:: Directions ::
Copy all of the records below verbatim.

:: Given records ::
________________________

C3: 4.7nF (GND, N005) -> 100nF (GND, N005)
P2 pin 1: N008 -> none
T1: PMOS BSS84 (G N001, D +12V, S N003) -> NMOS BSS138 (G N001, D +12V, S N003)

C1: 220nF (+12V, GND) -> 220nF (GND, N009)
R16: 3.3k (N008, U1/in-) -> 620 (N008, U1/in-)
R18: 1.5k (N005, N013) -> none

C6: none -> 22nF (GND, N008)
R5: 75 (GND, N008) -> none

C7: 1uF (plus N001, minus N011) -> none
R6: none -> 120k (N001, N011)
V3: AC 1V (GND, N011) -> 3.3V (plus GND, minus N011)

________________________

:: Solution for this task ::
C3: 4.7nF (GND, N005) -> 100nF (GND, N005)
P2 pin 1: N008 -> none
T1: PMOS BSS84 (G N001, D +12V, S N003) -> NMOS BSS138 (G N001, D +12V, S N003)

C1: 220nF (+12V, GND) -> 220nF (GND, N009)
R16: 3.3k (N008, U1/in-) -> 620 (N008, U1/in-)
R18: 1.5k (N005, N013) -> none

C6: none -> 22nF (GND, N008)
R5: 75 (GND, N008) -> none

C7: 1uF (plus N001, minus N011) -> none
R6: none -> 120k (N001, N011)
V3: AC 1V (GND, N011) -> 3.3V (plus GND, minus N011)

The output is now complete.